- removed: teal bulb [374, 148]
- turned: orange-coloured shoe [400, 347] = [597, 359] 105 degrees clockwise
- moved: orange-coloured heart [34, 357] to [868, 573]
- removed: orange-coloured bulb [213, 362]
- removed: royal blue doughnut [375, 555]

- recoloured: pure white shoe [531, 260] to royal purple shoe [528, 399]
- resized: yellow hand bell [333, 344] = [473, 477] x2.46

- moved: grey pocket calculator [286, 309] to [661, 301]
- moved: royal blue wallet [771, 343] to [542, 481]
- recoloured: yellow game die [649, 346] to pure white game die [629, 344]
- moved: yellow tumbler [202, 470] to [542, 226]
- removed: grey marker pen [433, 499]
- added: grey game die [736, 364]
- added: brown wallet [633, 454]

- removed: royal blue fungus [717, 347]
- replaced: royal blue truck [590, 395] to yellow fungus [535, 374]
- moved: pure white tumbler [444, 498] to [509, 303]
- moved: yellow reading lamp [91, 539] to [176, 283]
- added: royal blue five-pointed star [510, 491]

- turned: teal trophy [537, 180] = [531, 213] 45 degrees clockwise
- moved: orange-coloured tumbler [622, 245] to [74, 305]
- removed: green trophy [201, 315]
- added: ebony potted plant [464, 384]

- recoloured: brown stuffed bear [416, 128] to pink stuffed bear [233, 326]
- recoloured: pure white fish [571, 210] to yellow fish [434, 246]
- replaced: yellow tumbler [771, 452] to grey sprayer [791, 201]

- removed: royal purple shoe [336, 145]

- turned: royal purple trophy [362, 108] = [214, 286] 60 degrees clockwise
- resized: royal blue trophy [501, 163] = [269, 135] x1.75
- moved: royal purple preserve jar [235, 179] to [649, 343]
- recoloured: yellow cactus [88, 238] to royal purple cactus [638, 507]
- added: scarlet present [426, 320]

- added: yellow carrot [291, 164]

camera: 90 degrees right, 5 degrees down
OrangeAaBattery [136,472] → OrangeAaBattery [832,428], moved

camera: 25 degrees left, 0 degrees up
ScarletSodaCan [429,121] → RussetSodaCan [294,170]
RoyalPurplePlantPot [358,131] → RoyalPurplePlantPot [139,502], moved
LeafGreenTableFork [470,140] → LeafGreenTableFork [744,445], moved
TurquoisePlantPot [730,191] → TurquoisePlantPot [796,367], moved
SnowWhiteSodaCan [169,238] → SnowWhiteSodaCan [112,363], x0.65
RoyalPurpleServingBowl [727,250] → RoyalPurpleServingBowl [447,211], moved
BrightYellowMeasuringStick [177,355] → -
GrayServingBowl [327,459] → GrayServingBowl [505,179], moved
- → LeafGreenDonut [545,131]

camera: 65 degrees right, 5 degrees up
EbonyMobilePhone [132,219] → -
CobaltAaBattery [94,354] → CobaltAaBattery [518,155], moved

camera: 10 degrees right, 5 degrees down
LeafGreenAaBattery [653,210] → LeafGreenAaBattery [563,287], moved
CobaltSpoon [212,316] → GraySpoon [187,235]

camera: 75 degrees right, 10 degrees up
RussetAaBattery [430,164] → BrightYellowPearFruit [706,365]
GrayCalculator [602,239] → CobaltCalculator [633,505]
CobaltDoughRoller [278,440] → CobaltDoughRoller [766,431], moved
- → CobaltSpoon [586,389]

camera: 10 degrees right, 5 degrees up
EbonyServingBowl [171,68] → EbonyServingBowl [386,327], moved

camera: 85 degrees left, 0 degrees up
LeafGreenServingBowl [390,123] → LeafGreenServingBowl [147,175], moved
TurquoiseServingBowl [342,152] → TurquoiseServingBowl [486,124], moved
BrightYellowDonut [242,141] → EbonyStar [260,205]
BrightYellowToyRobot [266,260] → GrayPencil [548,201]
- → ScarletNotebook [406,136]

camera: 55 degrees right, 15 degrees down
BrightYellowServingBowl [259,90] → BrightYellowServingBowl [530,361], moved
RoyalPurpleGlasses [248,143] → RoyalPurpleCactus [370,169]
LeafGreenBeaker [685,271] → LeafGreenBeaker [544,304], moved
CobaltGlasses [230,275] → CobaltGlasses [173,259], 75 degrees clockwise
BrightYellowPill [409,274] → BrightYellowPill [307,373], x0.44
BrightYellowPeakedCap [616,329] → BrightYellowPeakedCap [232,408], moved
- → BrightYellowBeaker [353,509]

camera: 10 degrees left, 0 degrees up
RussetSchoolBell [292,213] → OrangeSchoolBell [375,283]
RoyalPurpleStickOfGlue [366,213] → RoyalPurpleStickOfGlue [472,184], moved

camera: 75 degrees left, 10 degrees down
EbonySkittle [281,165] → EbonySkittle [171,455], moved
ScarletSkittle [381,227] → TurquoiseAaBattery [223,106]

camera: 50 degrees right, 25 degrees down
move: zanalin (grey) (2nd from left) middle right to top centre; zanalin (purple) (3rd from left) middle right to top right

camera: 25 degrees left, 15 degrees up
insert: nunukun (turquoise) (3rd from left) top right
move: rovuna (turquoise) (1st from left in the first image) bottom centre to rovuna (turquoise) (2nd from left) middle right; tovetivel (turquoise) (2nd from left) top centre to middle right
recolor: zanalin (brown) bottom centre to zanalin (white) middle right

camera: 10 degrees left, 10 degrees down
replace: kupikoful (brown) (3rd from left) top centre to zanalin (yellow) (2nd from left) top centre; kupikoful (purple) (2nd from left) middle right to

□ □ □ □ □ □ □

ASSIGNMENT: Each record above needs to be reproduced exactly as written.

EXERCISE ANSWER:
- removed: teal bulb [374, 148]
- turned: orange-coloured shoe [400, 347] = [597, 359] 105 degrees clockwise
- moved: orange-coloured heart [34, 357] to [868, 573]
- removed: orange-coloured bulb [213, 362]
- removed: royal blue doughnut [375, 555]

- recoloured: pure white shoe [531, 260] to royal purple shoe [528, 399]
- resized: yellow hand bell [333, 344] = [473, 477] x2.46

- moved: grey pocket calculator [286, 309] to [661, 301]
- moved: royal blue wallet [771, 343] to [542, 481]
- recoloured: yellow game die [649, 346] to pure white game die [629, 344]
- moved: yellow tumbler [202, 470] to [542, 226]
- removed: grey marker pen [433, 499]
- added: grey game die [736, 364]
- added: brown wallet [633, 454]

- removed: royal blue fungus [717, 347]
- replaced: royal blue truck [590, 395] to yellow fungus [535, 374]
- moved: pure white tumbler [444, 498] to [509, 303]
- moved: yellow reading lamp [91, 539] to [176, 283]
- added: royal blue five-pointed star [510, 491]

- turned: teal trophy [537, 180] = [531, 213] 45 degrees clockwise
- moved: orange-coloured tumbler [622, 245] to [74, 305]
- removed: green trophy [201, 315]
- added: ebony potted plant [464, 384]

- recoloured: brown stuffed bear [416, 128] to pink stuffed bear [233, 326]
- recoloured: pure white fish [571, 210] to yellow fish [434, 246]
- replaced: yellow tumbler [771, 452] to grey sprayer [791, 201]

- removed: royal purple shoe [336, 145]

- turned: royal purple trophy [362, 108] = [214, 286] 60 degrees clockwise
- resized: royal blue trophy [501, 163] = [269, 135] x1.75
- moved: royal purple preserve jar [235, 179] to [649, 343]
- recoloured: yellow cactus [88, 238] to royal purple cactus [638, 507]
- added: scarlet present [426, 320]

- added: yellow carrot [291, 164]

camera: 90 degrees right, 5 degrees down
OrangeAaBattery [136,472] → OrangeAaBattery [832,428], moved

camera: 25 degrees left, 0 degrees up
ScarletSodaCan [429,121] → RussetSodaCan [294,170]
RoyalPurplePlantPot [358,131] → RoyalPurplePlantPot [139,502], moved
LeafGreenTableFork [470,140] → LeafGreenTableFork [744,445], moved
TurquoisePlantPot [730,191] → TurquoisePlantPot [796,367], moved
SnowWhiteSodaCan [169,238] → SnowWhiteSodaCan [112,363], x0.65
RoyalPurpleServingBowl [727,250] → RoyalPurpleServingBowl [447,211], moved
BrightYellowMeasuringStick [177,355] → -
GrayServingBowl [327,459] → GrayServingBowl [505,179], moved
- → LeafGreenDonut [545,131]

camera: 65 degrees right, 5 degrees up
EbonyMobilePhone [132,219] → -
CobaltAaBattery [94,354] → CobaltAaBattery [518,155], moved

camera: 10 degrees right, 5 degrees down
LeafGreenAaBattery [653,210] → LeafGreenAaBattery [563,287], moved
CobaltSpoon [212,316] → GraySpoon [187,235]

camera: 75 degrees right, 10 degrees up
RussetAaBattery [430,164] → BrightYellowPearFruit [706,365]
GrayCalculator [602,239] → CobaltCalculator [633,505]
CobaltDoughRoller [278,440] → CobaltDoughRoller [766,431], moved
- → CobaltSpoon [586,389]

camera: 10 degrees right, 5 degrees up
EbonyServingBowl [171,68] → EbonyServingBowl [386,327], moved

camera: 85 degrees left, 0 degrees up
LeafGreenServingBowl [390,123] → LeafGreenServingBowl [147,175], moved
TurquoiseServingBowl [342,152] → TurquoiseServingBowl [486,124], moved
BrightYellowDonut [242,141] → EbonyStar [260,205]
BrightYellowToyRobot [266,260] → GrayPencil [548,201]
- → ScarletNotebook [406,136]

camera: 55 degrees right, 15 degrees down
BrightYellowServingBowl [259,90] → BrightYellowServingBowl [530,361], moved
RoyalPurpleGlasses [248,143] → RoyalPurpleCactus [370,169]
LeafGreenBeaker [685,271] → LeafGreenBeaker [544,304], moved
CobaltGlasses [230,275] → CobaltGlasses [173,259], 75 degrees clockwise
BrightYellowPill [409,274] → BrightYellowPill [307,373], x0.44
BrightYellowPeakedCap [616,329] → BrightYellowPeakedCap [232,408], moved
- → BrightYellowBeaker [353,509]

camera: 10 degrees left, 0 degrees up
RussetSchoolBell [292,213] → OrangeSchoolBell [375,283]
RoyalPurpleStickOfGlue [366,213] → RoyalPurpleStickOfGlue [472,184], moved

camera: 75 degrees left, 10 degrees down
EbonySkittle [281,165] → EbonySkittle [171,455], moved
ScarletSkittle [381,227] → TurquoiseAaBattery [223,106]

camera: 50 degrees right, 25 degrees down
move: zanalin (grey) (2nd from left) middle right to top centre; zanalin (purple) (3rd from left) middle right to top right

camera: 25 degrees left, 15 degrees up
insert: nunukun (turquoise) (3rd from left) top right
move: rovuna (turquoise) (1st from left in the first image) bottom centre to rovuna (turquoise) (2nd from left) middle right; tovetivel (turquoise) (2nd from left) top centre to middle right
recolor: zanalin (brown) bottom centre to zanalin (white) middle right

camera: 10 degrees left, 10 degrees down
replace: kupikoful (brown) (3rd from left) top centre to zanalin (yellow) (2nd from left) top centre; kupikoful (purple) (2nd from left) middle right to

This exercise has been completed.